● **DATASET RECORDS**
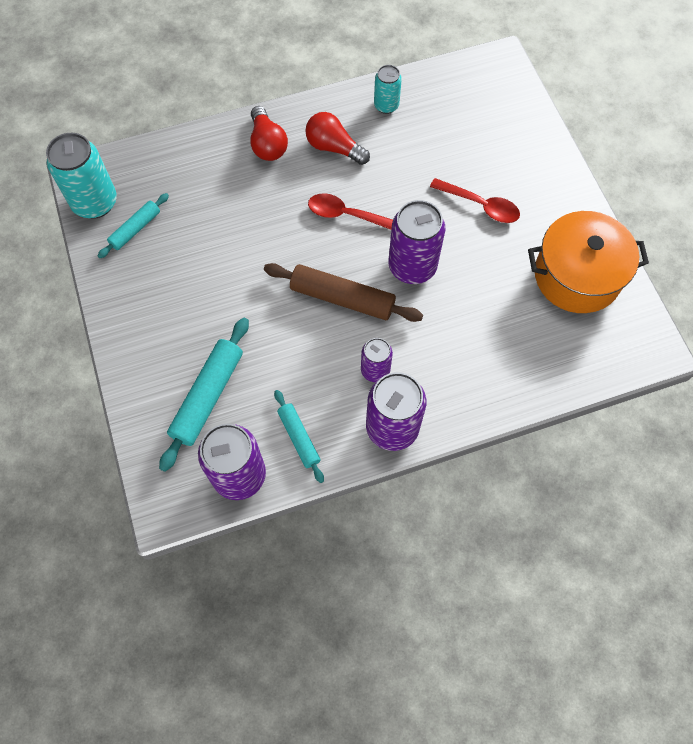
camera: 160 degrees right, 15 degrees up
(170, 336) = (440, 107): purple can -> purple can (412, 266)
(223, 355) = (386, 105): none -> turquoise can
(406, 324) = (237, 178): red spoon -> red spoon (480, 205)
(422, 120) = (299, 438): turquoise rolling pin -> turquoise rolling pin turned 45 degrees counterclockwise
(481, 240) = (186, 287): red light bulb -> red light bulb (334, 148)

● **WRITTEN TASK**
If pictures appear among the entries above, omit them; repeat everything else verbatim.

● **EXERCISE RESULT**
camera: 160 degrees right, 15 degrees up
(170, 336) = (440, 107): purple can -> purple can (412, 266)
(223, 355) = (386, 105): none -> turquoise can
(406, 324) = (237, 178): red spoon -> red spoon (480, 205)
(422, 120) = (299, 438): turquoise rolling pin -> turquoise rolling pin turned 45 degrees counterclockwise
(481, 240) = (186, 287): red light bulb -> red light bulb (334, 148)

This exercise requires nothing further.